▶ _Task directions_
Write every entry out again exactly, please, and skip the pictures.

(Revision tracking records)

▼▼▼

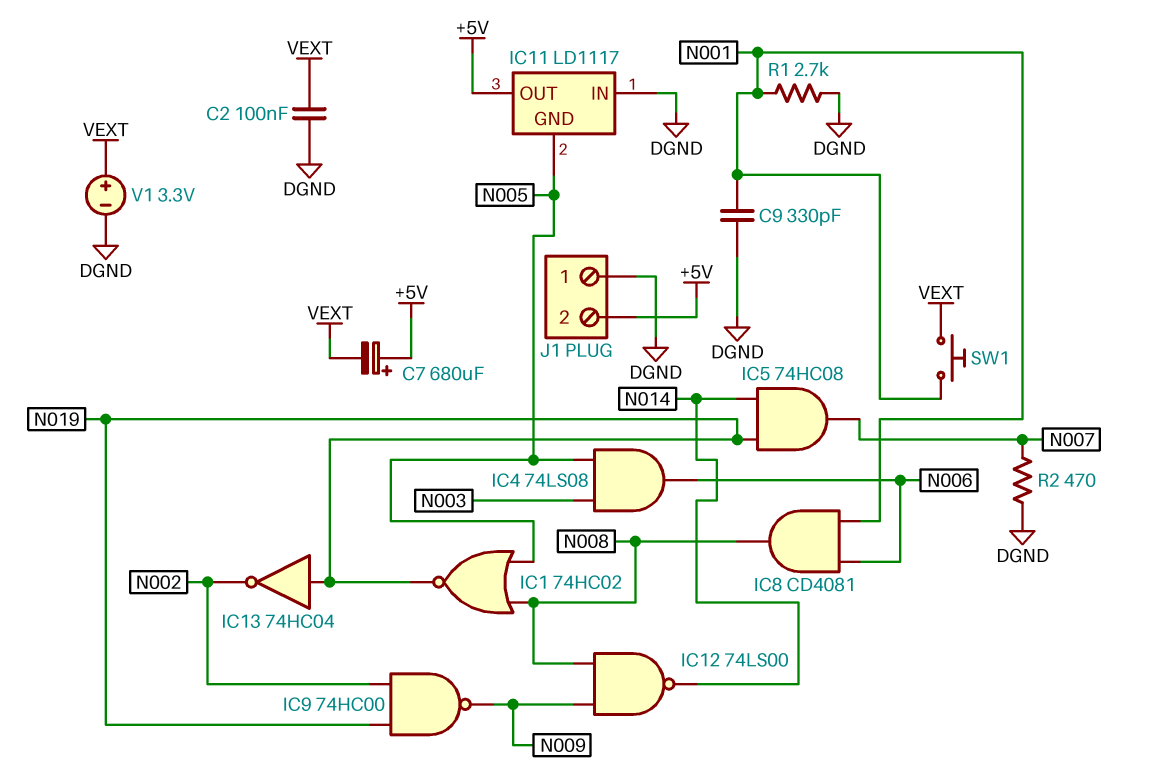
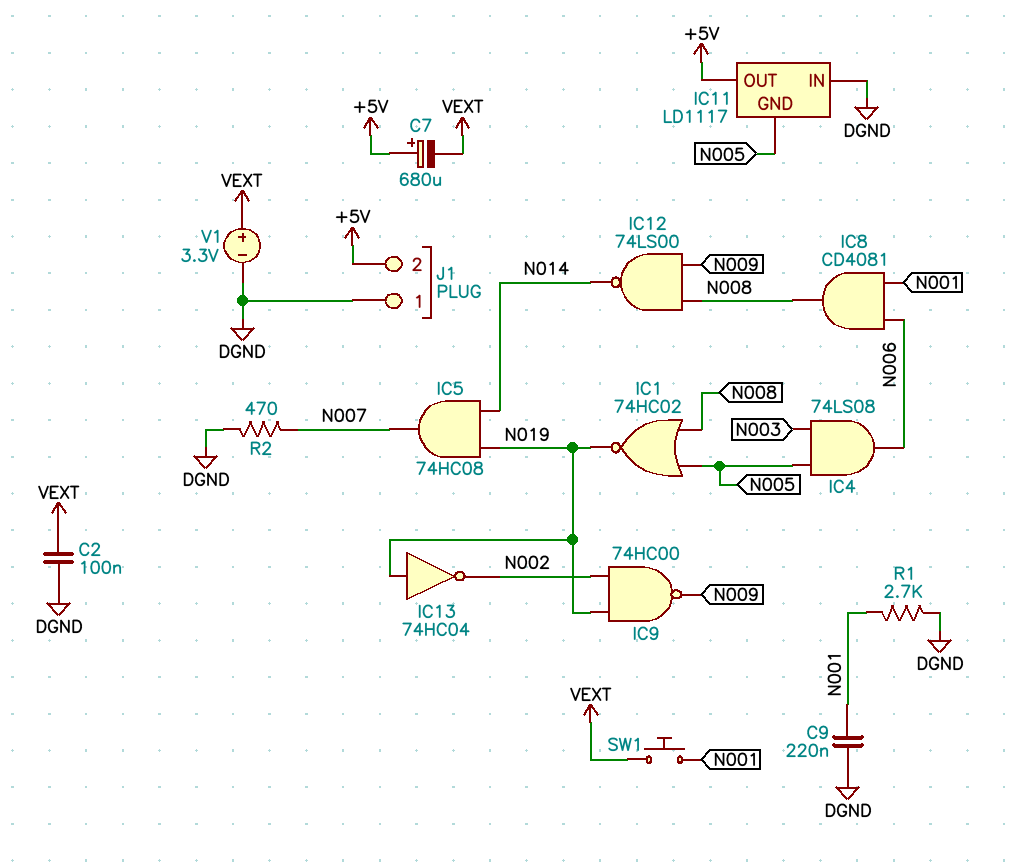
C9: 330pF (DGND, N001) -> 220nF (DGND, N001)

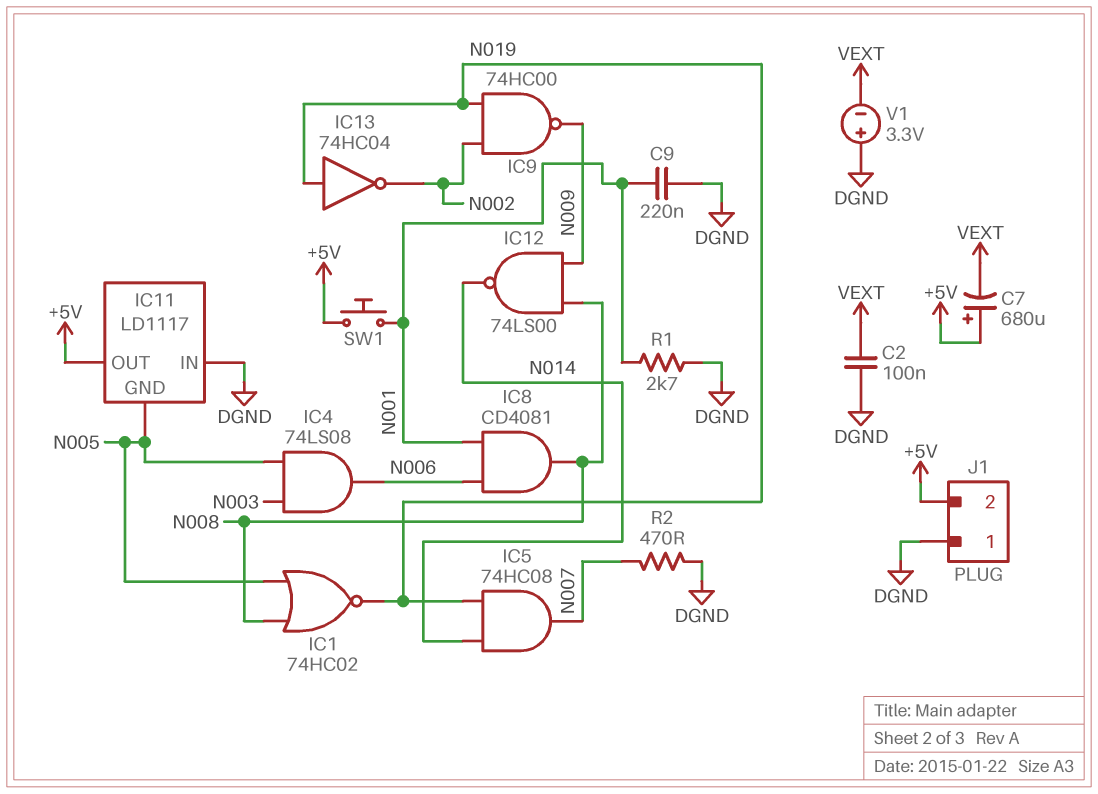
SW1: button (N001, VEXT) -> button (+5V, N001)
V1: 3.3V (plus VEXT, minus DGND) -> 3.3V (plus DGND, minus VEXT)

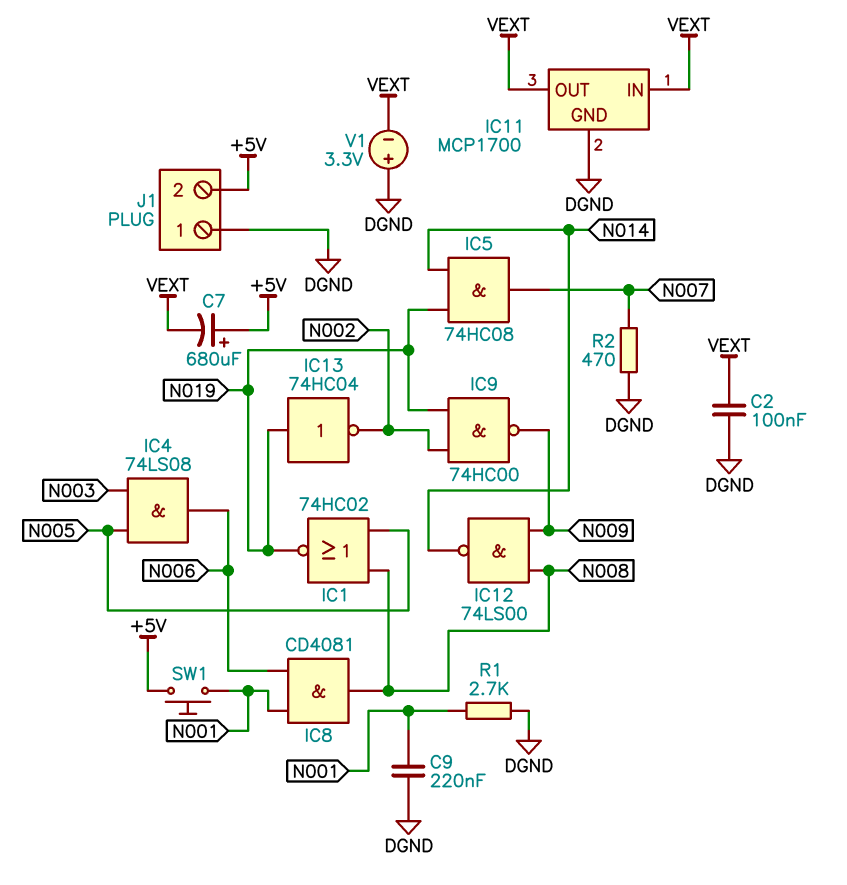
IC11: LD1117 -> MCP1700
IC11 pin GND: N005 -> DGND
IC11 pin IN: DGND -> VEXT
IC11 pin OUT: +5V -> VEXT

▲▲▲

▶ _Result for this exercise_
C9: 330pF (DGND, N001) -> 220nF (DGND, N001)

SW1: button (N001, VEXT) -> button (+5V, N001)
V1: 3.3V (plus VEXT, minus DGND) -> 3.3V (plus DGND, minus VEXT)

IC11: LD1117 -> MCP1700
IC11 pin GND: N005 -> DGND
IC11 pin IN: DGND -> VEXT
IC11 pin OUT: +5V -> VEXT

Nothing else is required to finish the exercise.